## Data extracts
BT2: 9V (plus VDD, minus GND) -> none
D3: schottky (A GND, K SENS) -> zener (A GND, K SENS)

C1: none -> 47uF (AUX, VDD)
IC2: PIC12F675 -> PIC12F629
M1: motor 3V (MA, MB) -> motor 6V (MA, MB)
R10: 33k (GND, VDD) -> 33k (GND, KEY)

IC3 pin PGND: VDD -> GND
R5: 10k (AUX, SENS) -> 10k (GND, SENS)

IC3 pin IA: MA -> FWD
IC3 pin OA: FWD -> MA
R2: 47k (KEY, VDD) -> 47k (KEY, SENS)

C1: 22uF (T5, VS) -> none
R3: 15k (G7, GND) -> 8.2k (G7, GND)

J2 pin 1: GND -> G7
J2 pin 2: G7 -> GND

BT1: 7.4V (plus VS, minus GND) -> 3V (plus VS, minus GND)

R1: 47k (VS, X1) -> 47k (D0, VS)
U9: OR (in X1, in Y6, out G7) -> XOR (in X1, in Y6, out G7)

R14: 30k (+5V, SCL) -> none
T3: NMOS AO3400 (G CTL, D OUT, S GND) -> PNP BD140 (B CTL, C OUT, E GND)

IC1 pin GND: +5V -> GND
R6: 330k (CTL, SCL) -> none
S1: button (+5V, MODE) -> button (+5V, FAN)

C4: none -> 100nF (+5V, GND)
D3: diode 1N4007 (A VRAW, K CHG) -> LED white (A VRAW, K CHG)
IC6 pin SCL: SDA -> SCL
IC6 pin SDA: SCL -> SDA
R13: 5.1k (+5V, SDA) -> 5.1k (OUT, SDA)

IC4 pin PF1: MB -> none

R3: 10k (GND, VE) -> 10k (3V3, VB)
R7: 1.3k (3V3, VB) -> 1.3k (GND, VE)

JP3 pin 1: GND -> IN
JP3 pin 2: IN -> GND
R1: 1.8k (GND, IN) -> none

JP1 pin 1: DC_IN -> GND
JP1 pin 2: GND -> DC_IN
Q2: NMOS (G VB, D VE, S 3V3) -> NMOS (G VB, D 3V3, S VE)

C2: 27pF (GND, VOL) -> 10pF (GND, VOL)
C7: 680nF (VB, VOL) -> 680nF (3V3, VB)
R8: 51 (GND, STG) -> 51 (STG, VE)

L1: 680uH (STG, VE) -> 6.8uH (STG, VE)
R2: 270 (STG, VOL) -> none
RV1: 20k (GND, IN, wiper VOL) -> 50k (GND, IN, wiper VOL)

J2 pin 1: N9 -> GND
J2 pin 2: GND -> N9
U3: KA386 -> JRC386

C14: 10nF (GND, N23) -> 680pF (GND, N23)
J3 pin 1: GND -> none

## Task objective
Retype exactly the lines from the first line of the records above through the line containing "BT1: 7.4V (plus", both included, and nothing else.

## Your response
BT2: 9V (plus VDD, minus GND) -> none
D3: schottky (A GND, K SENS) -> zener (A GND, K SENS)

C1: none -> 47uF (AUX, VDD)
IC2: PIC12F675 -> PIC12F629
M1: motor 3V (MA, MB) -> motor 6V (MA, MB)
R10: 33k (GND, VDD) -> 33k (GND, KEY)

IC3 pin PGND: VDD -> GND
R5: 10k (AUX, SENS) -> 10k (GND, SENS)

IC3 pin IA: MA -> FWD
IC3 pin OA: FWD -> MA
R2: 47k (KEY, VDD) -> 47k (KEY, SENS)

C1: 22uF (T5, VS) -> none
R3: 15k (G7, GND) -> 8.2k (G7, GND)

J2 pin 1: GND -> G7
J2 pin 2: G7 -> GND

BT1: 7.4V (plus VS, minus GND) -> 3V (plus VS, minus GND)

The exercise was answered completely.